*Directions for this task:* Transcribe each entry exactly as it appears, leaving out any picture it holds.

*Scene images with change listings:*
================
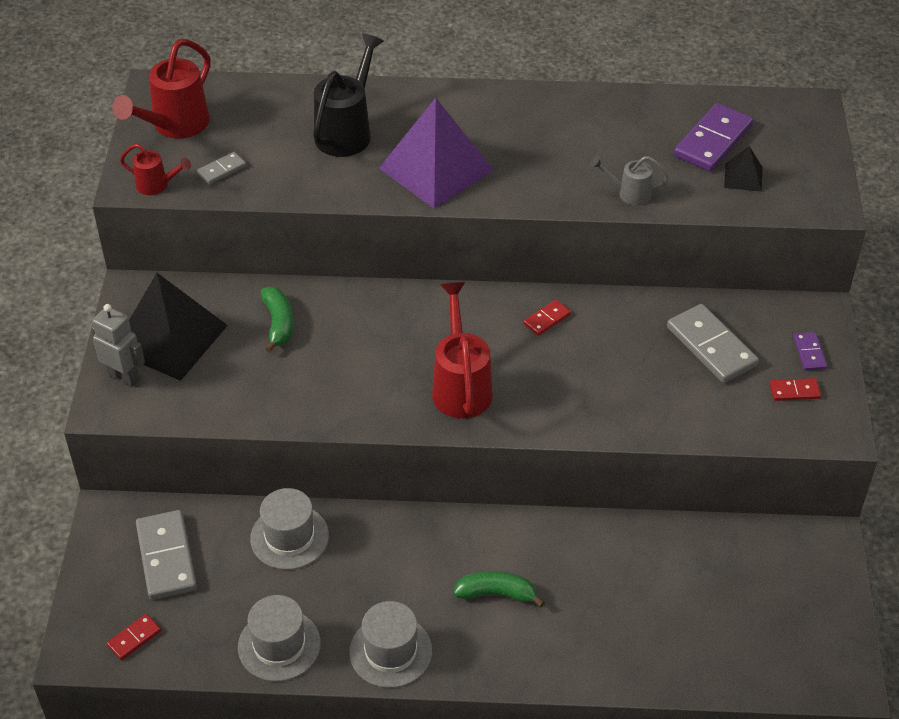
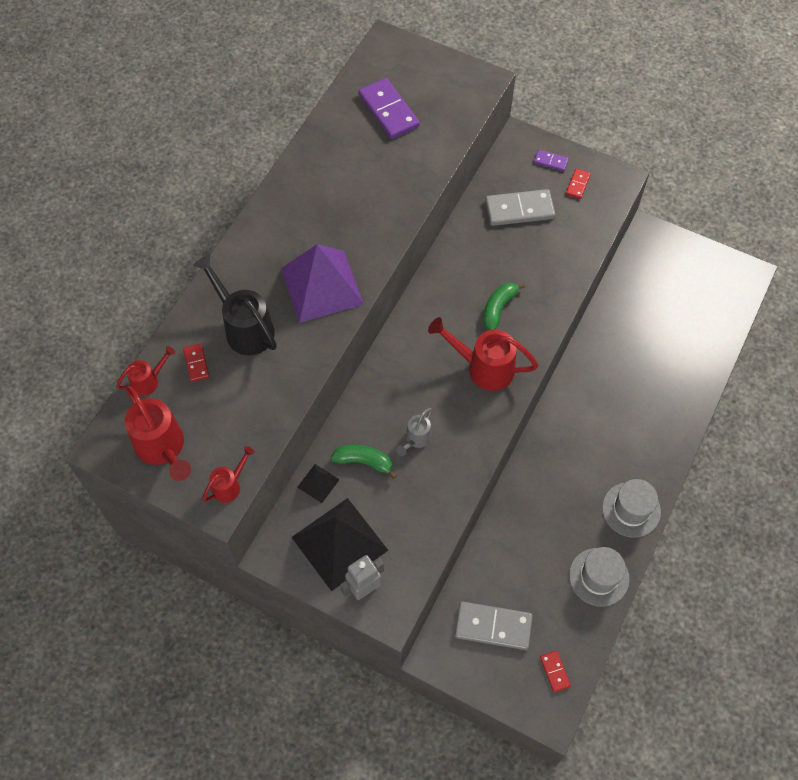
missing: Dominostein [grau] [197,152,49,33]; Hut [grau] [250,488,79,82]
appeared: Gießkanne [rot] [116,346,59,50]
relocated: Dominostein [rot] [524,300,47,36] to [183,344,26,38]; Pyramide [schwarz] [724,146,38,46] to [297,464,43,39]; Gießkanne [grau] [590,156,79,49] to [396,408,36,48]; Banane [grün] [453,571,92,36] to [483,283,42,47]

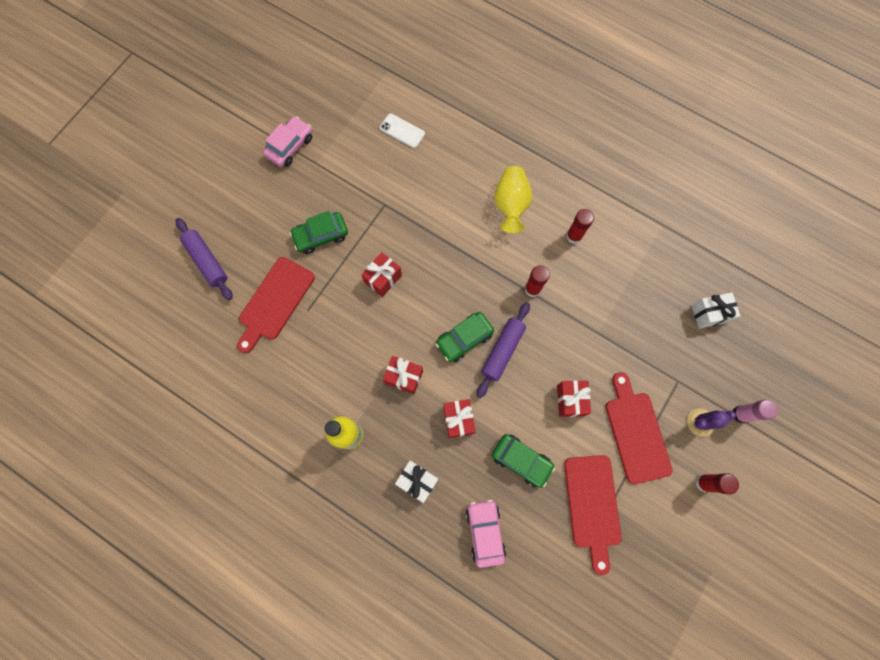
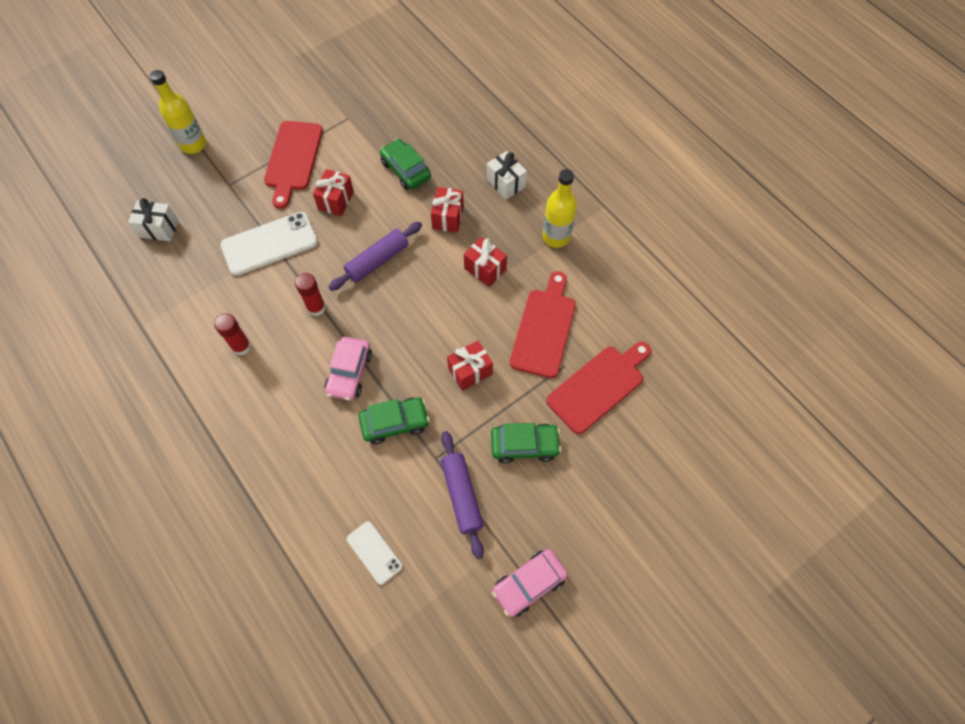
missing: Vase [gelb] [494,166,38,67]; Kaktus [lila] [687,408,49,29]; Klebestift [rot] [696,473,43,21]
appeared: Handy [weiß] [220,212,98,64]
relocated: Auto [rosa] [466,500,40,68] to [324,337,48,64]; Auto [grün] [435,312,59,50] to [359,397,71,47]; Nudelholz [lila] [176,218,57,82] to [441,431,43,128]; Schneidebrett [rot] [564,455,58,120] to [510,271,66,107]
exchanged: Klebestift [rosa] [733,399,45,24] to Flasche [gelb] [150,70,56,84]

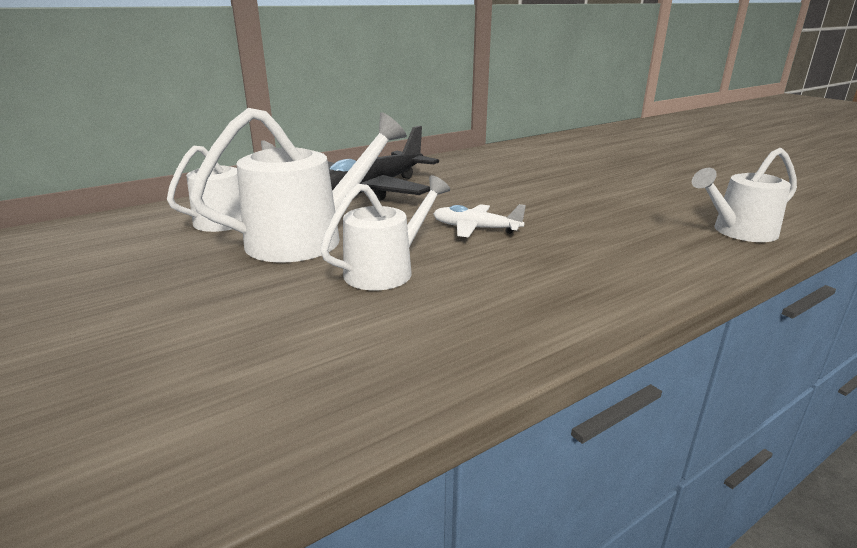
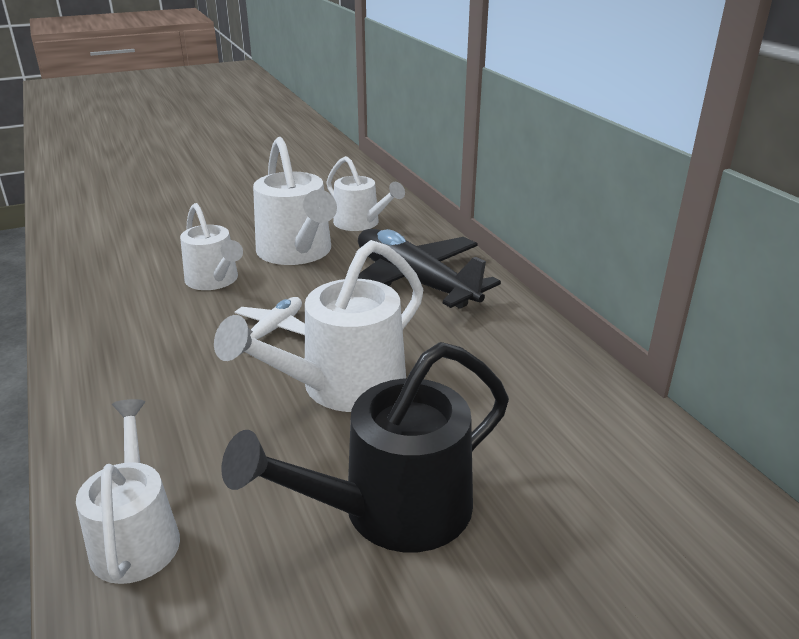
appeared: Gießkanne [weiß] [214,240,209,172]; Gießkanne [schwarz] [221,342,288,210]

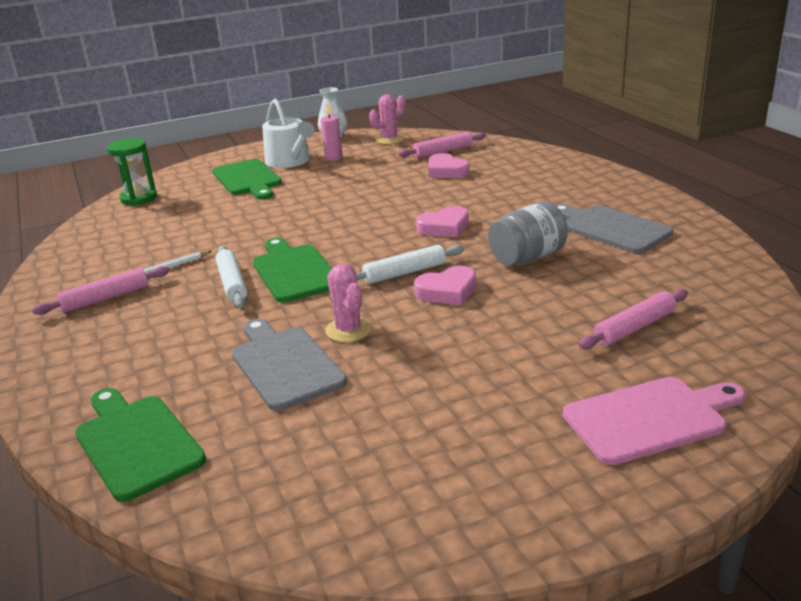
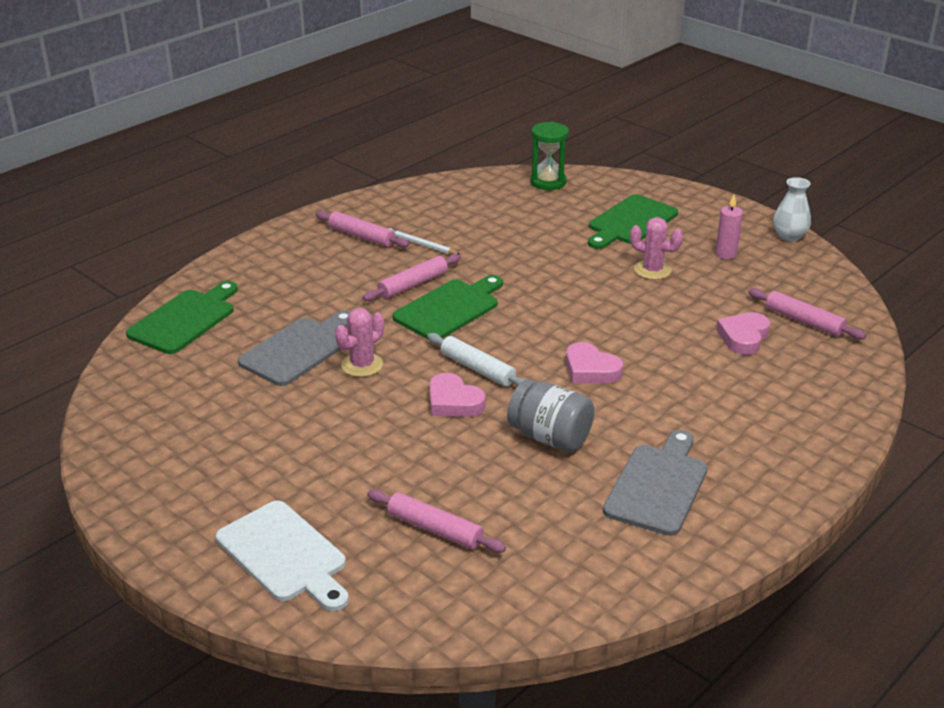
missing: Gießkanne [weiß] [262,99,53,69]
relocated: Kaktus [rosa] [369,94,36,50] to [630,217,53,63]
colour: Schneidebrett [rosa] [563,377,182,88] to Schneidebrett [weiß] [216,501,133,110]; Nudelholz [weiß] [216,246,31,62] to Nudelholz [rosa] [363,254,98,47]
================
*The completed task:*
missing: Dominostein [grau] [197,152,49,33]; Hut [grau] [250,488,79,82]
appeared: Gießkanne [rot] [116,346,59,50]
relocated: Dominostein [rot] [524,300,47,36] to [183,344,26,38]; Pyramide [schwarz] [724,146,38,46] to [297,464,43,39]; Gießkanne [grau] [590,156,79,49] to [396,408,36,48]; Banane [grün] [453,571,92,36] to [483,283,42,47]

missing: Vase [gelb] [494,166,38,67]; Kaktus [lila] [687,408,49,29]; Klebestift [rot] [696,473,43,21]
appeared: Handy [weiß] [220,212,98,64]
relocated: Auto [rosa] [466,500,40,68] to [324,337,48,64]; Auto [grün] [435,312,59,50] to [359,397,71,47]; Nudelholz [lila] [176,218,57,82] to [441,431,43,128]; Schneidebrett [rot] [564,455,58,120] to [510,271,66,107]
exchanged: Klebestift [rosa] [733,399,45,24] to Flasche [gelb] [150,70,56,84]

appeared: Gießkanne [weiß] [214,240,209,172]; Gießkanne [schwarz] [221,342,288,210]

missing: Gießkanne [weiß] [262,99,53,69]
relocated: Kaktus [rosa] [369,94,36,50] to [630,217,53,63]
colour: Schneidebrett [rosa] [563,377,182,88] to Schneidebrett [weiß] [216,501,133,110]; Nudelholz [weiß] [216,246,31,62] to Nudelholz [rosa] [363,254,98,47]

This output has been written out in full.